== ACTIVITY ==
For each line below that contains the string "tree", copy that line.

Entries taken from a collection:
+-------+
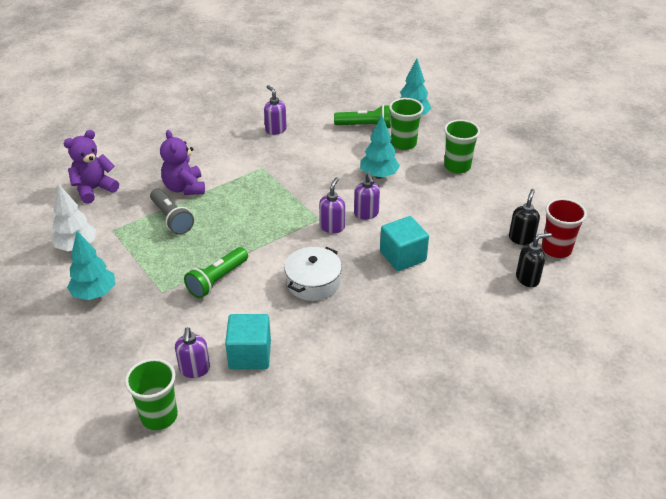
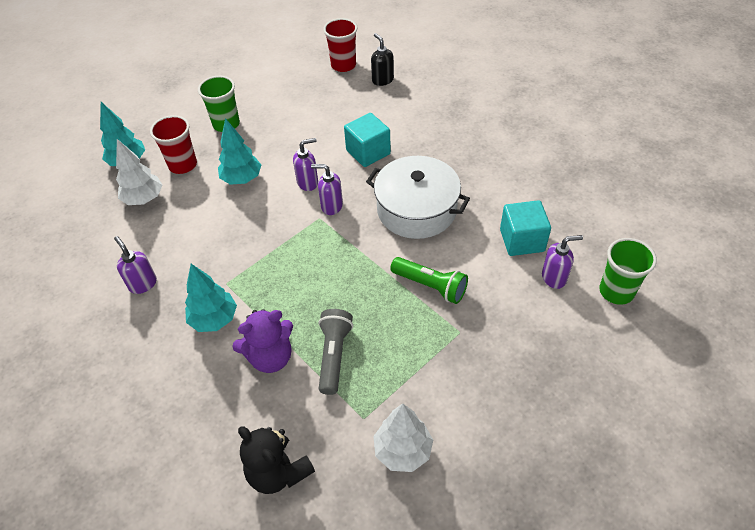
camera: 95 degrees left, 10 degrees up
(94, 189) = (278, 472): purple teddy bear -> black teddy bear
(94, 294) = (480, 400): turquoise tree -> turquoise tree (214, 319)
(172, 219) = (334, 355): grey flashlight -> grey flashlight turned 45 degrees counterclockwise
(275, 130) = (143, 284): purple soap dispenser -> purple soap dispenser turned 90 degrees clockwise
(313, 282) = (416, 209): white pot -> white pot, size x1.50
(365, 126) = (144, 199): green flashlight -> white tree
(403, 143) = (183, 165): green cup -> red cup
(521, 238) = (332, 83): black soap dispenser -> none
+-------+
== RESPONSE TO THE TASK ==
(94, 294) = (480, 400): turquoise tree -> turquoise tree (214, 319)
(365, 126) = (144, 199): green flashlight -> white tree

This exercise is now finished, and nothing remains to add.